Object state change records:
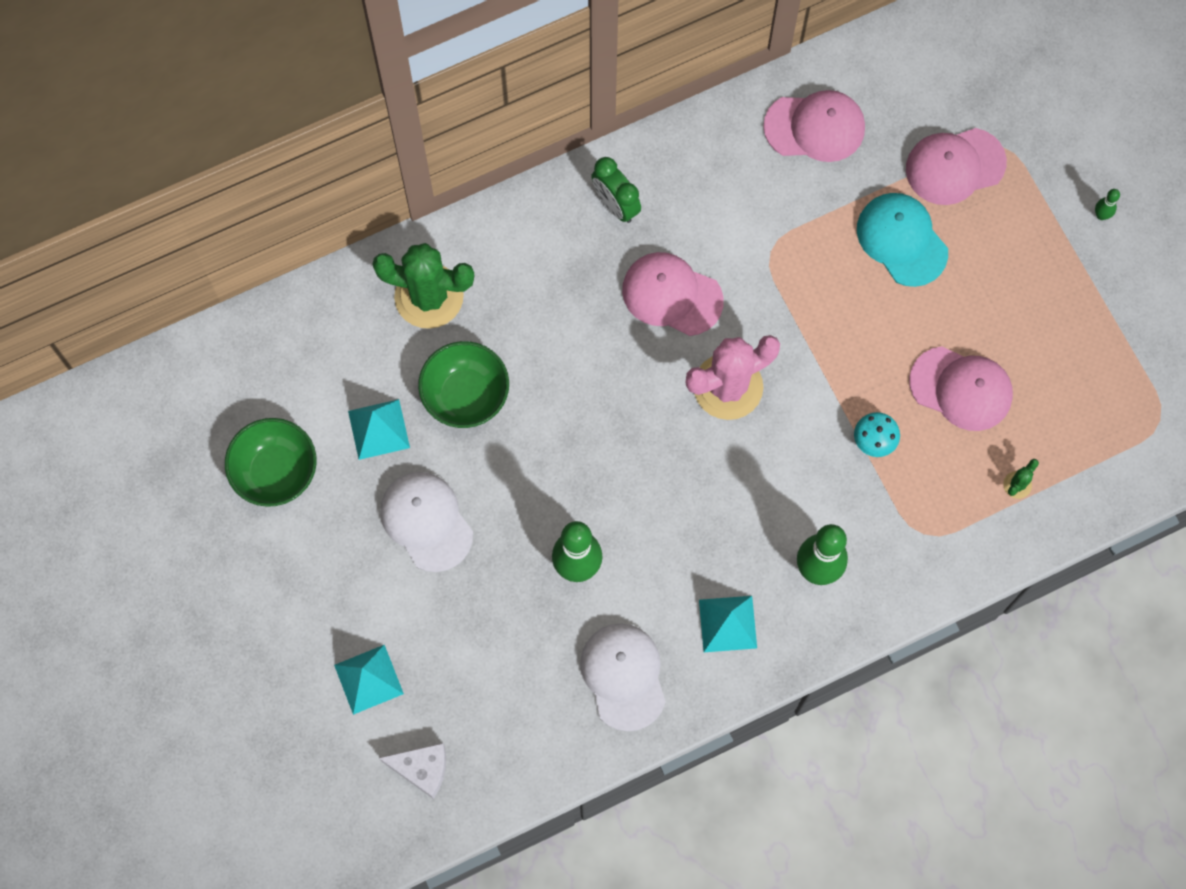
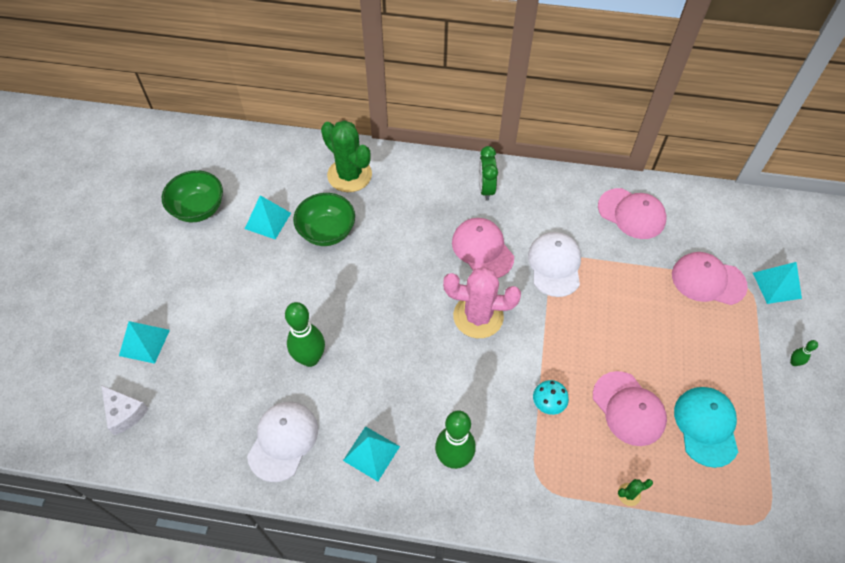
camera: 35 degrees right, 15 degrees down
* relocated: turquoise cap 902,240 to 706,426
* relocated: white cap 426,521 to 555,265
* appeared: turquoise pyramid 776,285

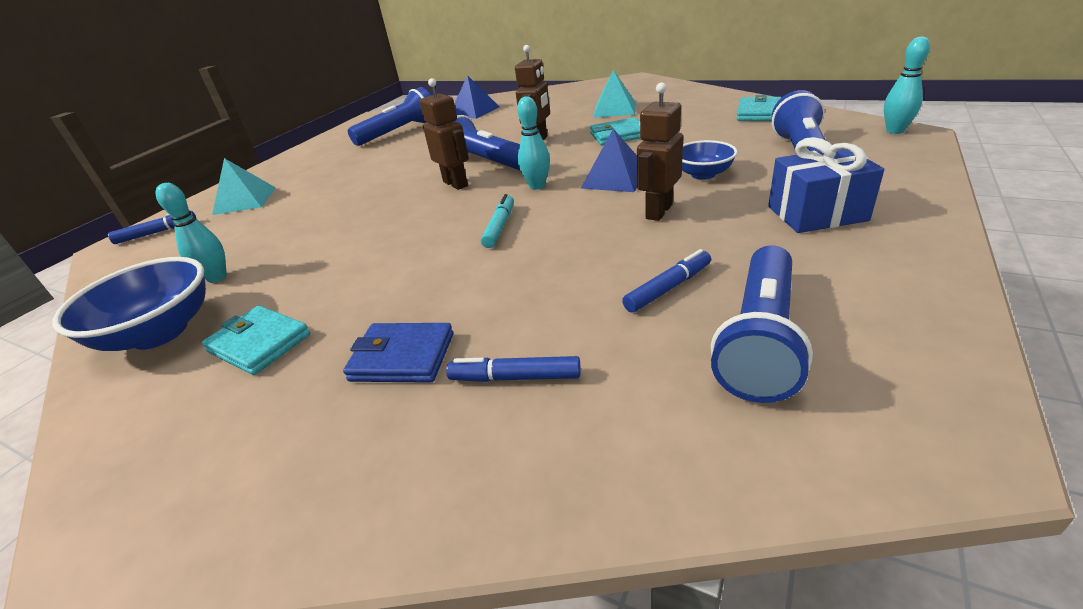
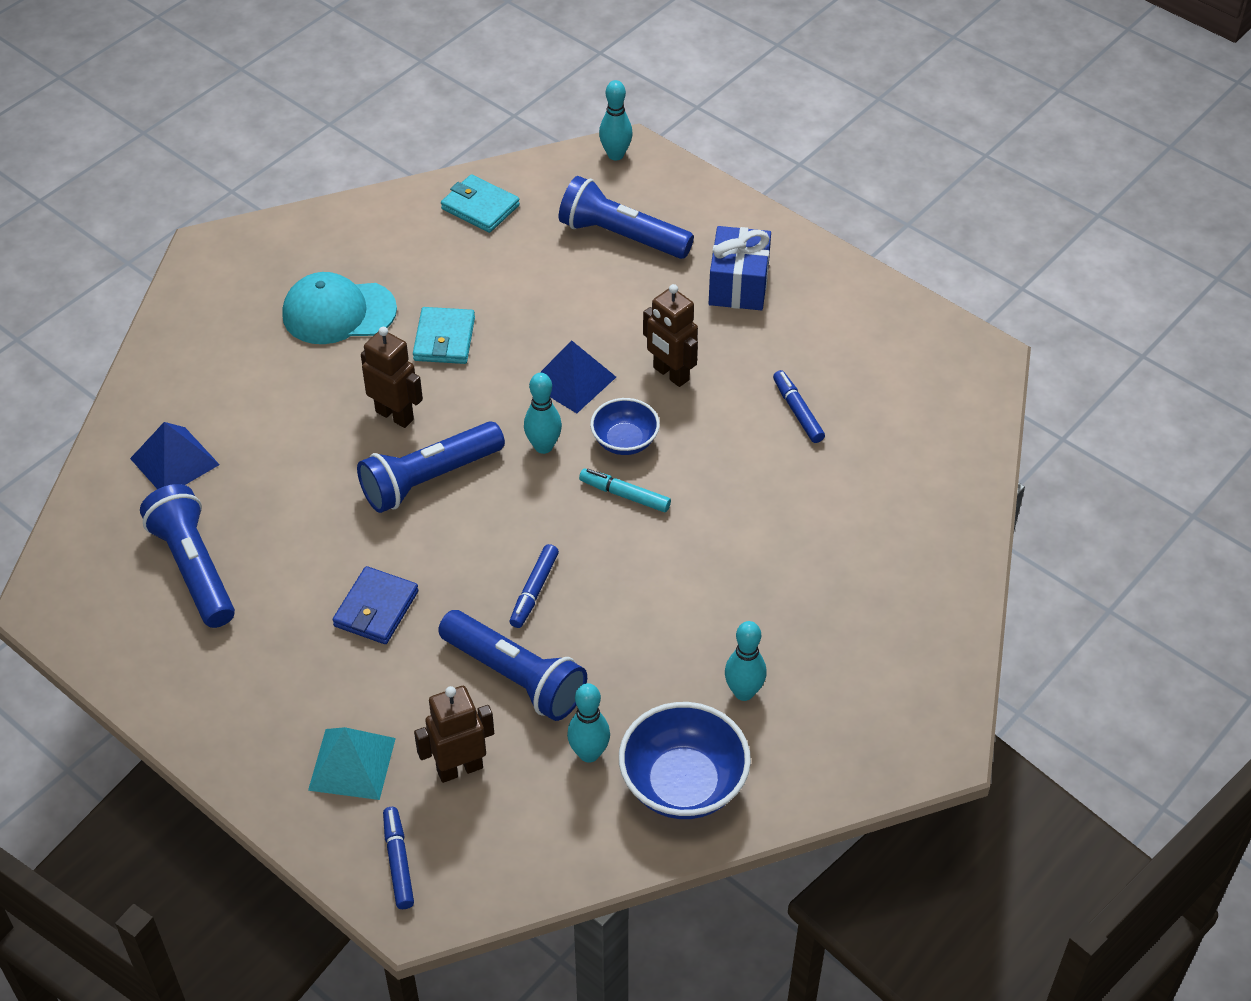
camera: 80 degrees left, 15 degrees up
* exchanged: turquoise pyramid 614,109 to turquoise cap 338,312
* relocated: brown robot 456,184 to 459,768
* relocated: blue bowl 703,174 to 625,441
* relocated: blue flashlight 760,339 to 515,677
* exchanged: turquoise wallet 259,343 to turquoise bowling pin 743,692
* relocated: blue wallet 402,357 to 376,609
* relocated: blue marker 515,377 to 534,591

YOUR OBJECTIVE -
The answer should consist only of the lines from the line with "426,521 to 555,265" through the last line of the data, repeated exactly; pictures stay out.

EXPECTED OUTPUT -
* relocated: white cap 426,521 to 555,265
* appeared: turquoise pyramid 776,285

camera: 80 degrees left, 15 degrees up
* exchanged: turquoise pyramid 614,109 to turquoise cap 338,312
* relocated: brown robot 456,184 to 459,768
* relocated: blue bowl 703,174 to 625,441
* relocated: blue flashlight 760,339 to 515,677
* exchanged: turquoise wallet 259,343 to turquoise bowling pin 743,692
* relocated: blue wallet 402,357 to 376,609
* relocated: blue marker 515,377 to 534,591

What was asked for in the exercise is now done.